Itemized modification records:
+++
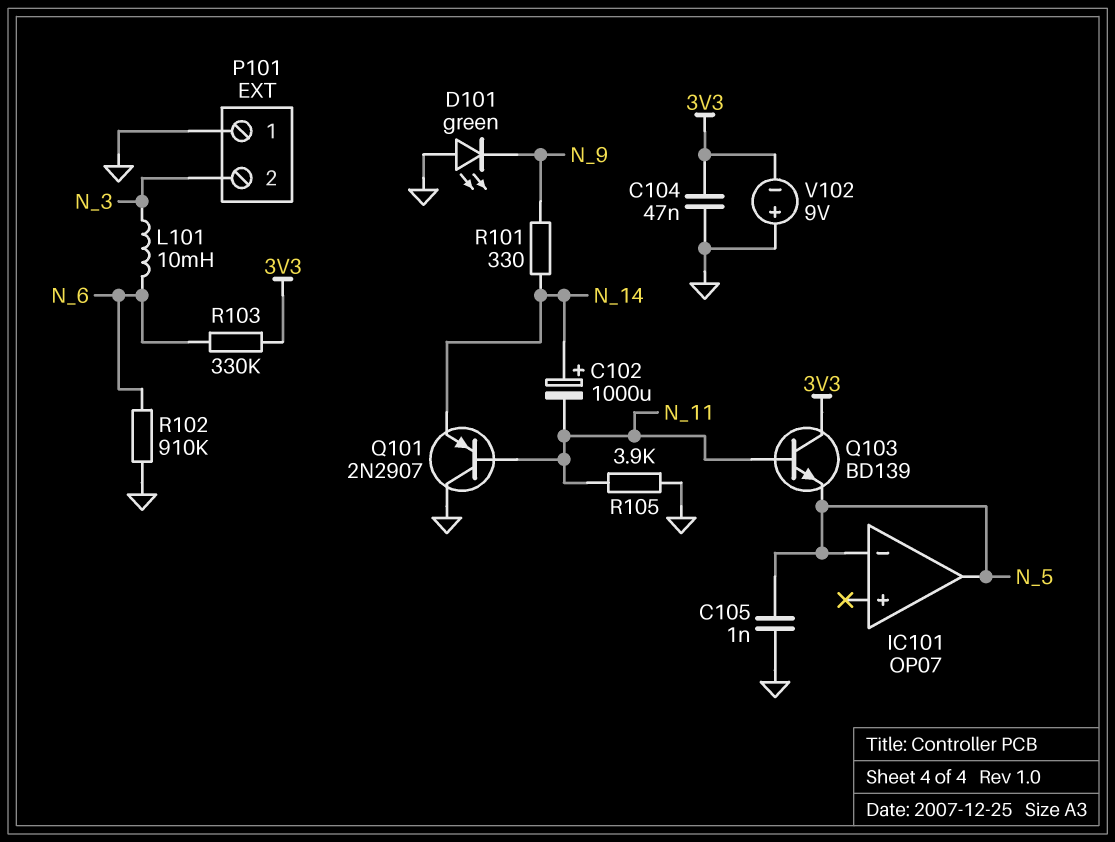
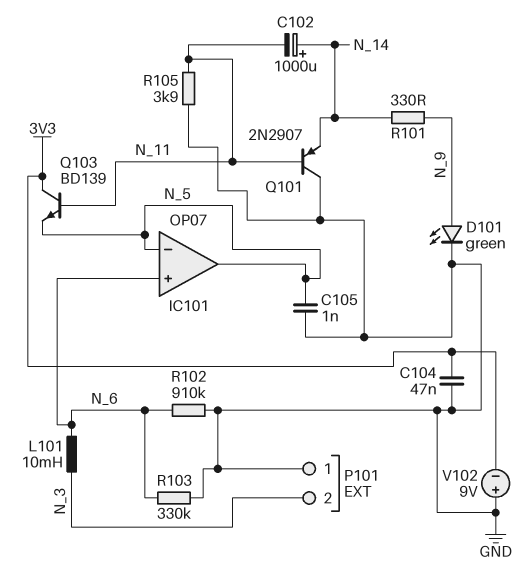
D101: LED green (A GND, K N_9) -> LED green (A N_9, K GND)
IC101 pin in+: none -> N_6
R103: 330k (3V3, N_6) -> 330k (GND, N_6)

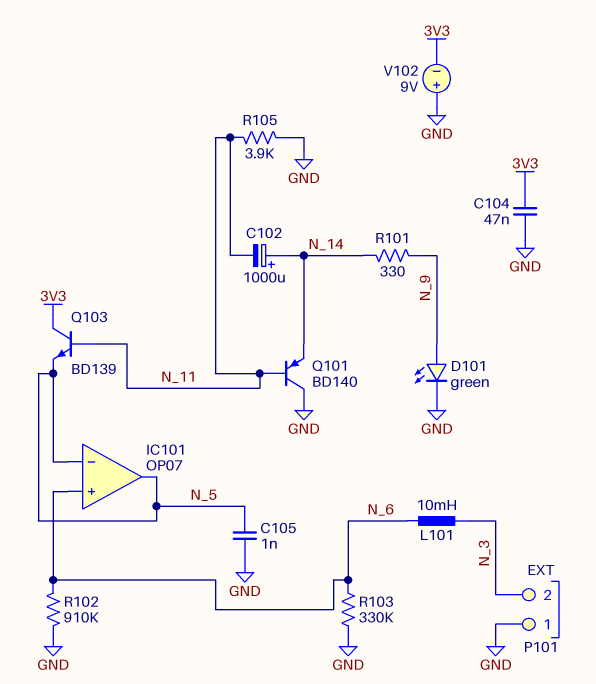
Q101: PNP 2N2907 (B N_11, C GND, E N_14) -> PNP BD140 (B N_11, C GND, E N_14)

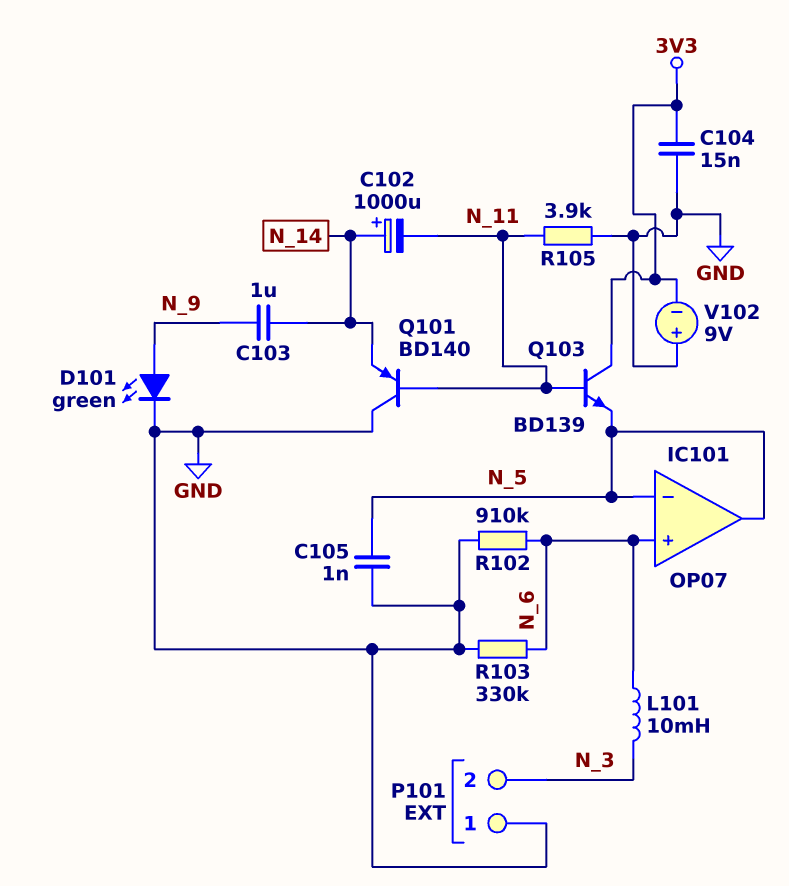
C103: none -> 1uF (N_9, N_14)
C104: 47nF (3V3, GND) -> 15nF (3V3, GND)
R101: 330 (N_9, N_14) -> none

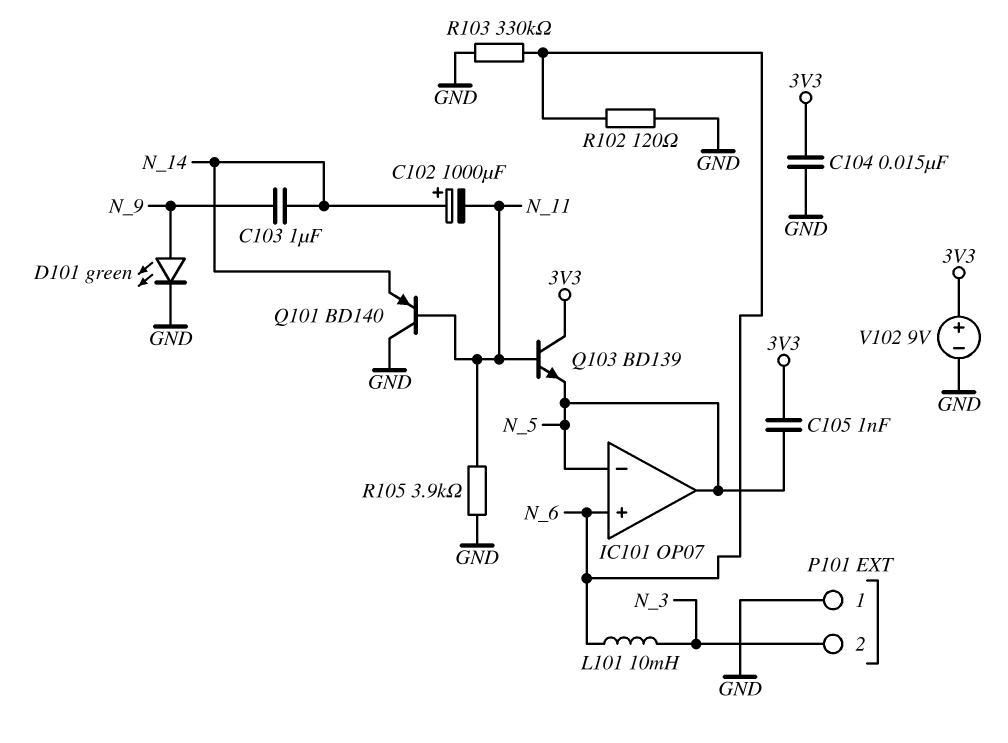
C105: 1nF (GND, N_5) -> 1nF (3V3, N_5)
R102: 910k (GND, N_6) -> 120 (GND, N_6)
V102: 9V (plus GND, minus 3V3) -> 9V (plus 3V3, minus GND)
+++
▶ [Work request]
Leave the pictures aside and give the records above back word for word.

▶ [Solution]
D101: LED green (A GND, K N_9) -> LED green (A N_9, K GND)
IC101 pin in+: none -> N_6
R103: 330k (3V3, N_6) -> 330k (GND, N_6)

Q101: PNP 2N2907 (B N_11, C GND, E N_14) -> PNP BD140 (B N_11, C GND, E N_14)

C103: none -> 1uF (N_9, N_14)
C104: 47nF (3V3, GND) -> 15nF (3V3, GND)
R101: 330 (N_9, N_14) -> none

C105: 1nF (GND, N_5) -> 1nF (3V3, N_5)
R102: 910k (GND, N_6) -> 120 (GND, N_6)
V102: 9V (plus GND, minus 3V3) -> 9V (plus 3V3, minus GND)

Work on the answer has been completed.